__Instructions to follow__
The records come next. Copy all of them exactly.

__Records provided__

::::

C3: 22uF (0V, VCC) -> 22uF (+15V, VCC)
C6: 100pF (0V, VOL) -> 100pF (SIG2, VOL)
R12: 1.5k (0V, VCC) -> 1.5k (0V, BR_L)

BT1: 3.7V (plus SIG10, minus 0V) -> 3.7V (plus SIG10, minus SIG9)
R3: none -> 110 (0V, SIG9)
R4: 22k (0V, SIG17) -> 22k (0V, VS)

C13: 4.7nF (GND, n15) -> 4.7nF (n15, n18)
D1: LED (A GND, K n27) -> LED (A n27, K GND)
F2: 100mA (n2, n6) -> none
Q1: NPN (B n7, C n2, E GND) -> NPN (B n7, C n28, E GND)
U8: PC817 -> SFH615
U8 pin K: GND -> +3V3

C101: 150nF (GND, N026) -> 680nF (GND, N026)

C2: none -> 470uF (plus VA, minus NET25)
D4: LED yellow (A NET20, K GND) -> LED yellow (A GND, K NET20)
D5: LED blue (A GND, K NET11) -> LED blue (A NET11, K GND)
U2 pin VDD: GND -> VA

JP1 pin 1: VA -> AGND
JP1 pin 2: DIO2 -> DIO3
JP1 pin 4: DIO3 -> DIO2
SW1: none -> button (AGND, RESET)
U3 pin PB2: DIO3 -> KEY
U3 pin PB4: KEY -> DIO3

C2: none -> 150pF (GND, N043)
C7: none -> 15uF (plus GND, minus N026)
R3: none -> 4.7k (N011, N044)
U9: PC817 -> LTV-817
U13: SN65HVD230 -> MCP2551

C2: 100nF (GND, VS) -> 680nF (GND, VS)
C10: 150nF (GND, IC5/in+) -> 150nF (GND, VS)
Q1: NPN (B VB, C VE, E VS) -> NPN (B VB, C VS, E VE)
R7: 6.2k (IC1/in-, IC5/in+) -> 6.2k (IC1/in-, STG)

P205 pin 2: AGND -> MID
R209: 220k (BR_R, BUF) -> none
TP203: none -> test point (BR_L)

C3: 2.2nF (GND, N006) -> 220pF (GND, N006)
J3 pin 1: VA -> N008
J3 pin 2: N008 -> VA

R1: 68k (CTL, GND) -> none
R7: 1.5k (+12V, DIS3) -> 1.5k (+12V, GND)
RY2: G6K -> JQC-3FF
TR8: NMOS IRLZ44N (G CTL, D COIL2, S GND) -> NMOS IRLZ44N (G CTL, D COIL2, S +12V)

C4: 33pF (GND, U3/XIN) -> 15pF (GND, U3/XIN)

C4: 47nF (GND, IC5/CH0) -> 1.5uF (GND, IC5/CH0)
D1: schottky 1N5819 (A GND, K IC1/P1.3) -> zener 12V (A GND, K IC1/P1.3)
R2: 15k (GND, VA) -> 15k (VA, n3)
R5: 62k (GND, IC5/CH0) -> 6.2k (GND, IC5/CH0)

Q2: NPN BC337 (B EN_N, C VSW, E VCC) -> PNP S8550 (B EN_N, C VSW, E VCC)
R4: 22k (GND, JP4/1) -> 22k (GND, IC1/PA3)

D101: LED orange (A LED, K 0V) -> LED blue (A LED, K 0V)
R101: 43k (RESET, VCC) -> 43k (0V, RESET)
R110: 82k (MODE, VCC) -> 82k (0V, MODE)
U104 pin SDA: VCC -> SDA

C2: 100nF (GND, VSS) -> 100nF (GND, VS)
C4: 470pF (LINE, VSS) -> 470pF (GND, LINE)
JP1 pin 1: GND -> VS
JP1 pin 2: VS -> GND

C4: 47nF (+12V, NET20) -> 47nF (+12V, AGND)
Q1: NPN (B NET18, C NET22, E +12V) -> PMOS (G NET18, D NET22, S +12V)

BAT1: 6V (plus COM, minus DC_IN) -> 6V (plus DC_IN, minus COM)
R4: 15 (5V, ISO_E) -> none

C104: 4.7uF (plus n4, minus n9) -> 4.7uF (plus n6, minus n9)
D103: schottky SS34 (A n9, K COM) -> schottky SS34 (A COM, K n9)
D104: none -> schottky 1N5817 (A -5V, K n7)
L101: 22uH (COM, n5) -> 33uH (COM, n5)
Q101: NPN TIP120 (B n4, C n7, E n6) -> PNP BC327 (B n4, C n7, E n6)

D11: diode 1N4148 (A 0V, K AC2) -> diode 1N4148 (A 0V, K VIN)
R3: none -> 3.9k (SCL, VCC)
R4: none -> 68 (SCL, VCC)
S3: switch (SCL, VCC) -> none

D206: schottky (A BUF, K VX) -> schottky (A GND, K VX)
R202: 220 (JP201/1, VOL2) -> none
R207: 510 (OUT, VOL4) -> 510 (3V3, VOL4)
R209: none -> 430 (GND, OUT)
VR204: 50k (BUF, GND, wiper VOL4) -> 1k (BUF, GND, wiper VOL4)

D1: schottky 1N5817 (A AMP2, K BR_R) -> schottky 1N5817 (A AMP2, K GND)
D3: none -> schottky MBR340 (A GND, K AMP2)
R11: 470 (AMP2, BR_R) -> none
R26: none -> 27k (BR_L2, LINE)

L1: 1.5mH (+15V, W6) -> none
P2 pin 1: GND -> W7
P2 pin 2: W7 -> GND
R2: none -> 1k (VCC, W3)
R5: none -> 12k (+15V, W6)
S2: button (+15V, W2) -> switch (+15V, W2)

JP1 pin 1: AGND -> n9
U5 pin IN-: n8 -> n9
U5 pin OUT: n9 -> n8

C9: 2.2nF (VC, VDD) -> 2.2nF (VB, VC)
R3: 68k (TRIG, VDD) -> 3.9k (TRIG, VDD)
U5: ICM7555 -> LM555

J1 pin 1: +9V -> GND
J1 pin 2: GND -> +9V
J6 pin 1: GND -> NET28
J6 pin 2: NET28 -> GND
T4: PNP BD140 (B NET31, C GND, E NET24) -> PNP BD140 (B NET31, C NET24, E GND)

::::

__Output__
C3: 22uF (0V, VCC) -> 22uF (+15V, VCC)
C6: 100pF (0V, VOL) -> 100pF (SIG2, VOL)
R12: 1.5k (0V, VCC) -> 1.5k (0V, BR_L)

BT1: 3.7V (plus SIG10, minus 0V) -> 3.7V (plus SIG10, minus SIG9)
R3: none -> 110 (0V, SIG9)
R4: 22k (0V, SIG17) -> 22k (0V, VS)

C13: 4.7nF (GND, n15) -> 4.7nF (n15, n18)
D1: LED (A GND, K n27) -> LED (A n27, K GND)
F2: 100mA (n2, n6) -> none
Q1: NPN (B n7, C n2, E GND) -> NPN (B n7, C n28, E GND)
U8: PC817 -> SFH615
U8 pin K: GND -> +3V3

C101: 150nF (GND, N026) -> 680nF (GND, N026)

C2: none -> 470uF (plus VA, minus NET25)
D4: LED yellow (A NET20, K GND) -> LED yellow (A GND, K NET20)
D5: LED blue (A GND, K NET11) -> LED blue (A NET11, K GND)
U2 pin VDD: GND -> VA

JP1 pin 1: VA -> AGND
JP1 pin 2: DIO2 -> DIO3
JP1 pin 4: DIO3 -> DIO2
SW1: none -> button (AGND, RESET)
U3 pin PB2: DIO3 -> KEY
U3 pin PB4: KEY -> DIO3

C2: none -> 150pF (GND, N043)
C7: none -> 15uF (plus GND, minus N026)
R3: none -> 4.7k (N011, N044)
U9: PC817 -> LTV-817
U13: SN65HVD230 -> MCP2551

C2: 100nF (GND, VS) -> 680nF (GND, VS)
C10: 150nF (GND, IC5/in+) -> 150nF (GND, VS)
Q1: NPN (B VB, C VE, E VS) -> NPN (B VB, C VS, E VE)
R7: 6.2k (IC1/in-, IC5/in+) -> 6.2k (IC1/in-, STG)

P205 pin 2: AGND -> MID
R209: 220k (BR_R, BUF) -> none
TP203: none -> test point (BR_L)

C3: 2.2nF (GND, N006) -> 220pF (GND, N006)
J3 pin 1: VA -> N008
J3 pin 2: N008 -> VA

R1: 68k (CTL, GND) -> none
R7: 1.5k (+12V, DIS3) -> 1.5k (+12V, GND)
RY2: G6K -> JQC-3FF
TR8: NMOS IRLZ44N (G CTL, D COIL2, S GND) -> NMOS IRLZ44N (G CTL, D COIL2, S +12V)

C4: 33pF (GND, U3/XIN) -> 15pF (GND, U3/XIN)

C4: 47nF (GND, IC5/CH0) -> 1.5uF (GND, IC5/CH0)
D1: schottky 1N5819 (A GND, K IC1/P1.3) -> zener 12V (A GND, K IC1/P1.3)
R2: 15k (GND, VA) -> 15k (VA, n3)
R5: 62k (GND, IC5/CH0) -> 6.2k (GND, IC5/CH0)

Q2: NPN BC337 (B EN_N, C VSW, E VCC) -> PNP S8550 (B EN_N, C VSW, E VCC)
R4: 22k (GND, JP4/1) -> 22k (GND, IC1/PA3)

D101: LED orange (A LED, K 0V) -> LED blue (A LED, K 0V)
R101: 43k (RESET, VCC) -> 43k (0V, RESET)
R110: 82k (MODE, VCC) -> 82k (0V, MODE)
U104 pin SDA: VCC -> SDA

C2: 100nF (GND, VSS) -> 100nF (GND, VS)
C4: 470pF (LINE, VSS) -> 470pF (GND, LINE)
JP1 pin 1: GND -> VS
JP1 pin 2: VS -> GND

C4: 47nF (+12V, NET20) -> 47nF (+12V, AGND)
Q1: NPN (B NET18, C NET22, E +12V) -> PMOS (G NET18, D NET22, S +12V)

BAT1: 6V (plus COM, minus DC_IN) -> 6V (plus DC_IN, minus COM)
R4: 15 (5V, ISO_E) -> none

C104: 4.7uF (plus n4, minus n9) -> 4.7uF (plus n6, minus n9)
D103: schottky SS34 (A n9, K COM) -> schottky SS34 (A COM, K n9)
D104: none -> schottky 1N5817 (A -5V, K n7)
L101: 22uH (COM, n5) -> 33uH (COM, n5)
Q101: NPN TIP120 (B n4, C n7, E n6) -> PNP BC327 (B n4, C n7, E n6)

D11: diode 1N4148 (A 0V, K AC2) -> diode 1N4148 (A 0V, K VIN)
R3: none -> 3.9k (SCL, VCC)
R4: none -> 68 (SCL, VCC)
S3: switch (SCL, VCC) -> none

D206: schottky (A BUF, K VX) -> schottky (A GND, K VX)
R202: 220 (JP201/1, VOL2) -> none
R207: 510 (OUT, VOL4) -> 510 (3V3, VOL4)
R209: none -> 430 (GND, OUT)
VR204: 50k (BUF, GND, wiper VOL4) -> 1k (BUF, GND, wiper VOL4)

D1: schottky 1N5817 (A AMP2, K BR_R) -> schottky 1N5817 (A AMP2, K GND)
D3: none -> schottky MBR340 (A GND, K AMP2)
R11: 470 (AMP2, BR_R) -> none
R26: none -> 27k (BR_L2, LINE)

L1: 1.5mH (+15V, W6) -> none
P2 pin 1: GND -> W7
P2 pin 2: W7 -> GND
R2: none -> 1k (VCC, W3)
R5: none -> 12k (+15V, W6)
S2: button (+15V, W2) -> switch (+15V, W2)

JP1 pin 1: AGND -> n9
U5 pin IN-: n8 -> n9
U5 pin OUT: n9 -> n8

C9: 2.2nF (VC, VDD) -> 2.2nF (VB, VC)
R3: 68k (TRIG, VDD) -> 3.9k (TRIG, VDD)
U5: ICM7555 -> LM555

J1 pin 1: +9V -> GND
J1 pin 2: GND -> +9V
J6 pin 1: GND -> NET28
J6 pin 2: NET28 -> GND
T4: PNP BD140 (B NET31, C GND, E NET24) -> PNP BD140 (B NET31, C NET24, E GND)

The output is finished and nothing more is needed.